◆ EXERCISE OBJECTIVE ◆
The records below are to be repeated exactly, minus any pictures.

[Records from a data source]
______

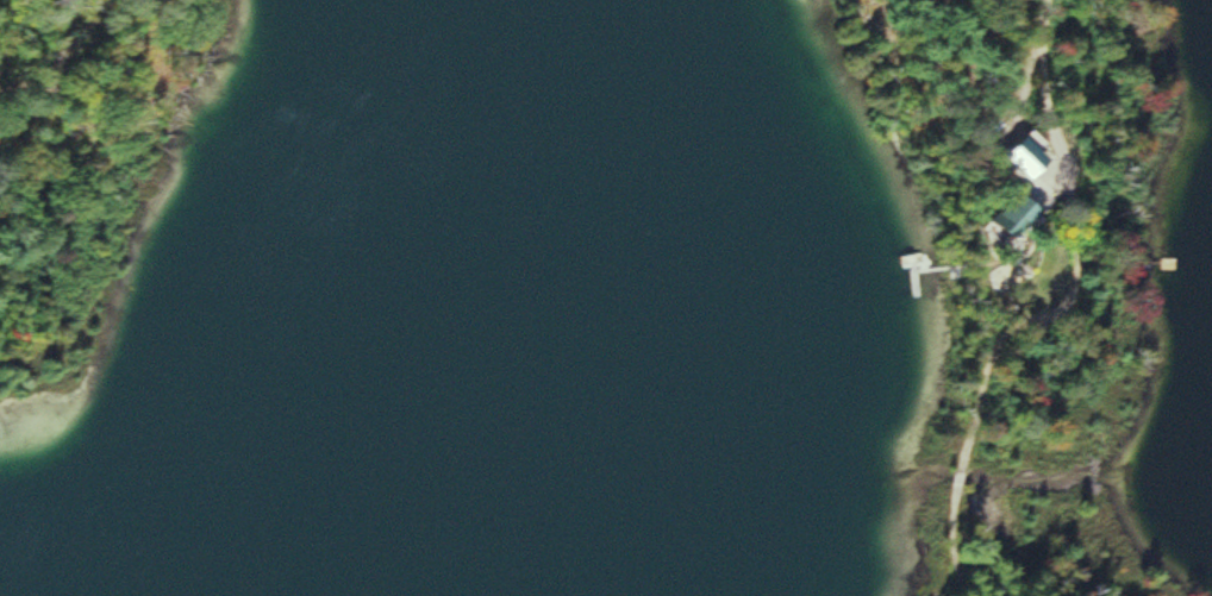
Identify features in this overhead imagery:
road: (1042, 55)
building: (1028, 213)
road: (990, 362)
road: (961, 478)
road: (954, 540)

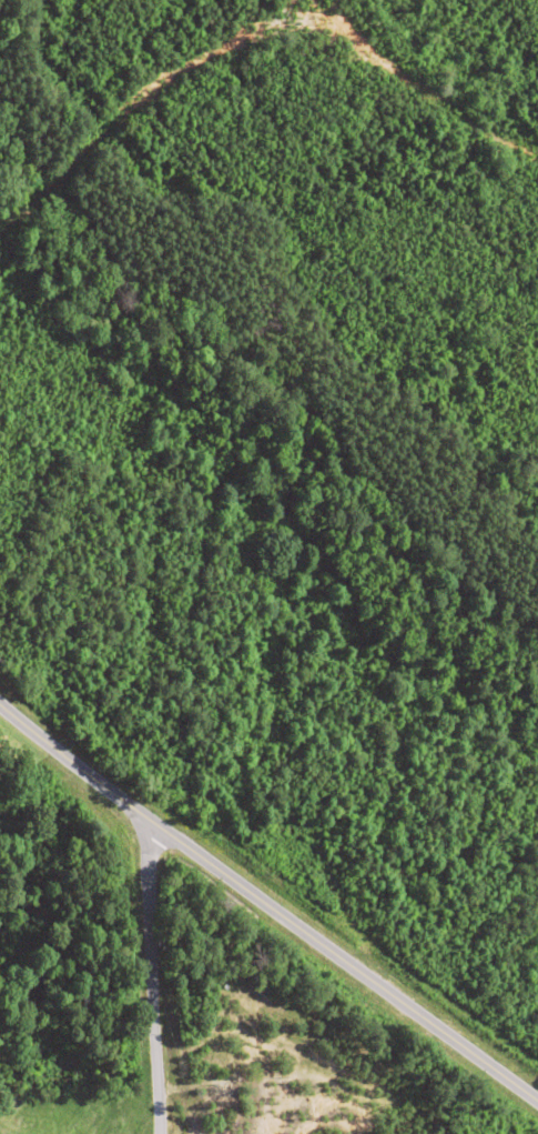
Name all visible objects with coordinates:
road: (266, 907)
road: (159, 984)

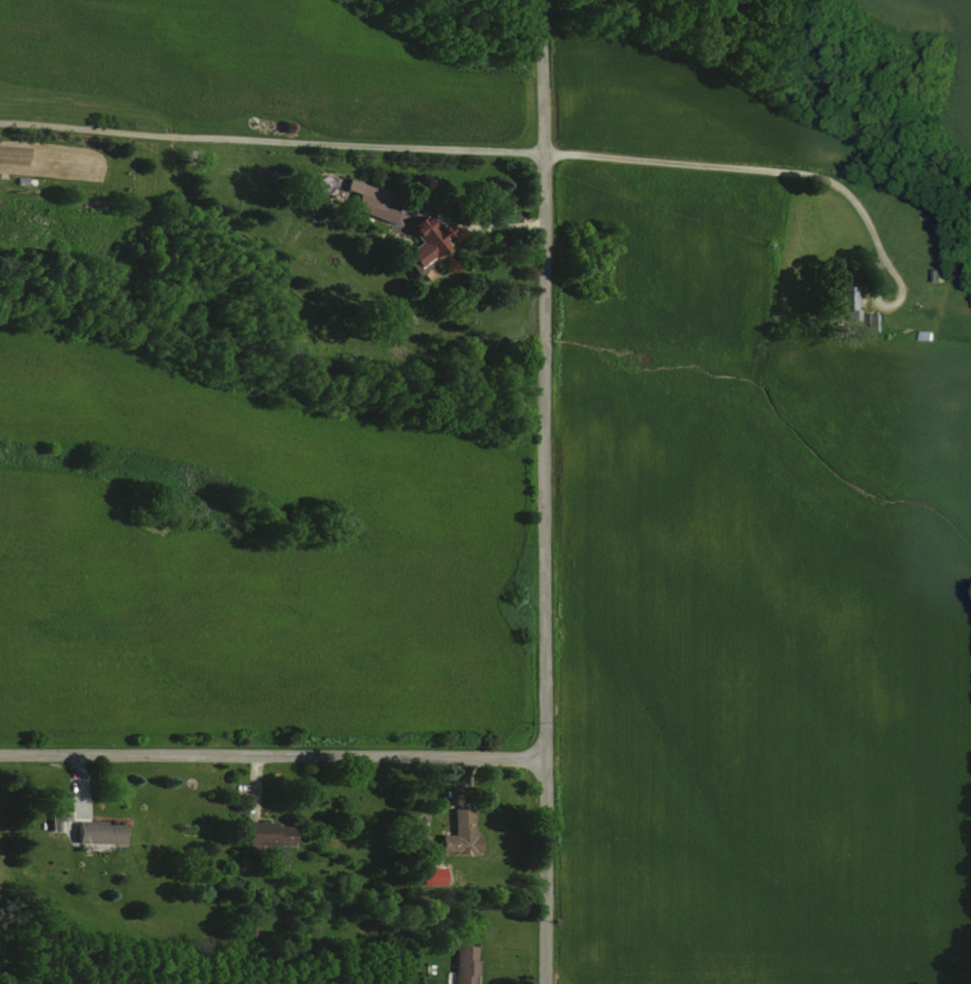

______

◆ ANSWER SECTION ◆
Identify features in this overhead imagery:
road: (1042, 55)
building: (1028, 213)
road: (990, 362)
road: (961, 478)
road: (954, 540)

Name all visible objects with coordinates:
road: (266, 907)
road: (159, 984)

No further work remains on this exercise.